[Given data]

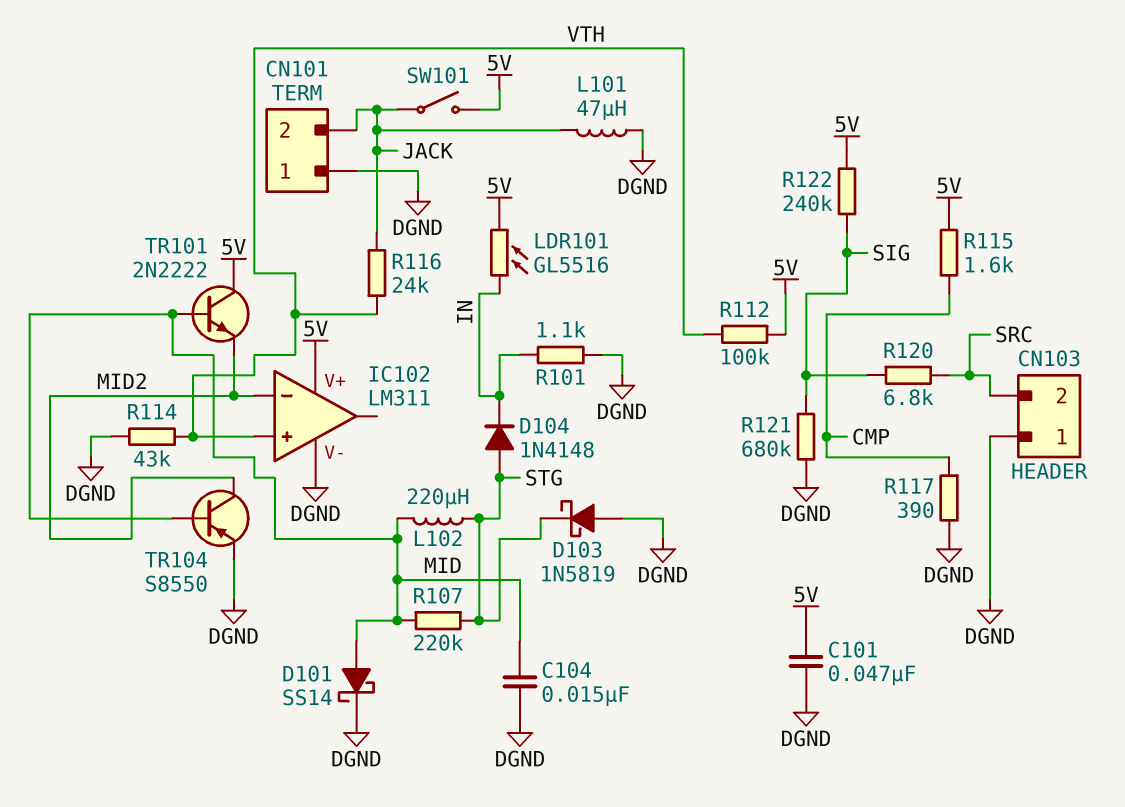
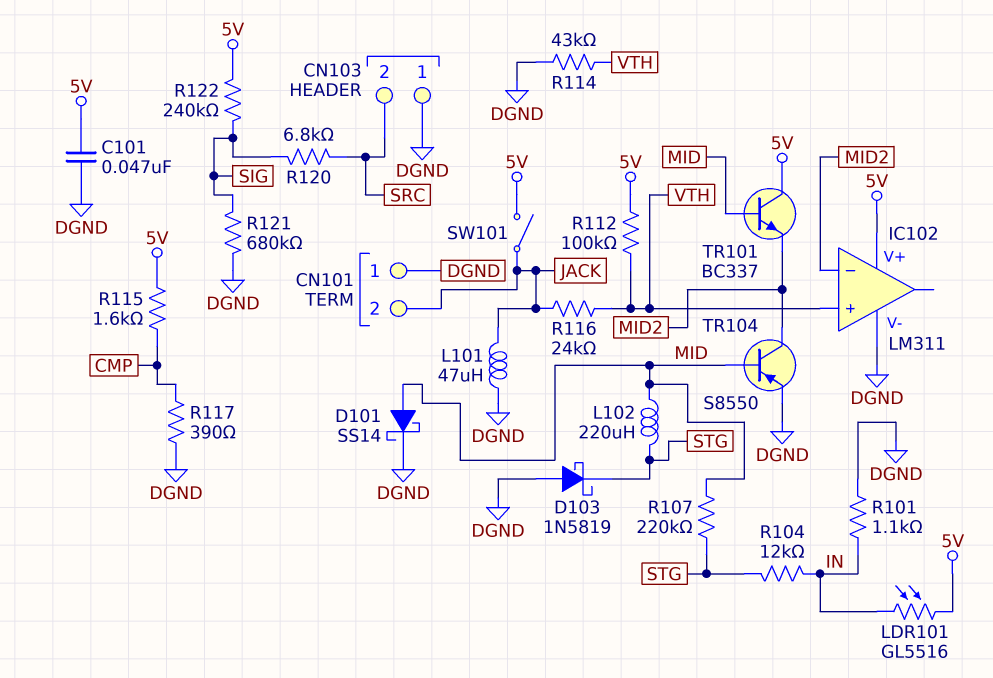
C104: 15nF (DGND, MID) -> none
D104: diode 1N4148 (A STG, K IN) -> none
R104: none -> 12k (IN, STG)
TR101: NPN 2N2222 (B MID, C 5V, E MID2) -> NPN BC337 (B MID, C 5V, E MID2)

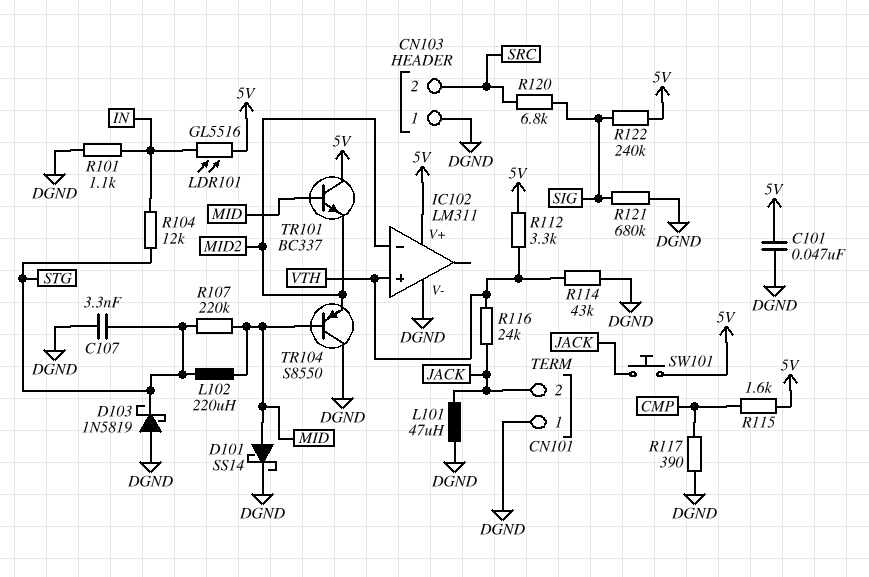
C107: none -> 3.3nF (DGND, STG)
R112: 100k (5V, VTH) -> 3.3k (5V, VTH)
SW101: switch (5V, JACK) -> button (5V, JACK)
TR104: PNP S8550 (B MID, C MID2, E DGND) -> PNP S8550 (B MID, C DGND, E MID2)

[/Given data]

▶ Work to complete
Every last line above must be reproduced as written, and no pictures belong in the copy.

▶ Task response
C104: 15nF (DGND, MID) -> none
D104: diode 1N4148 (A STG, K IN) -> none
R104: none -> 12k (IN, STG)
TR101: NPN 2N2222 (B MID, C 5V, E MID2) -> NPN BC337 (B MID, C 5V, E MID2)

C107: none -> 3.3nF (DGND, STG)
R112: 100k (5V, VTH) -> 3.3k (5V, VTH)
SW101: switch (5V, JACK) -> button (5V, JACK)
TR104: PNP S8550 (B MID, C MID2, E DGND) -> PNP S8550 (B MID, C DGND, E MID2)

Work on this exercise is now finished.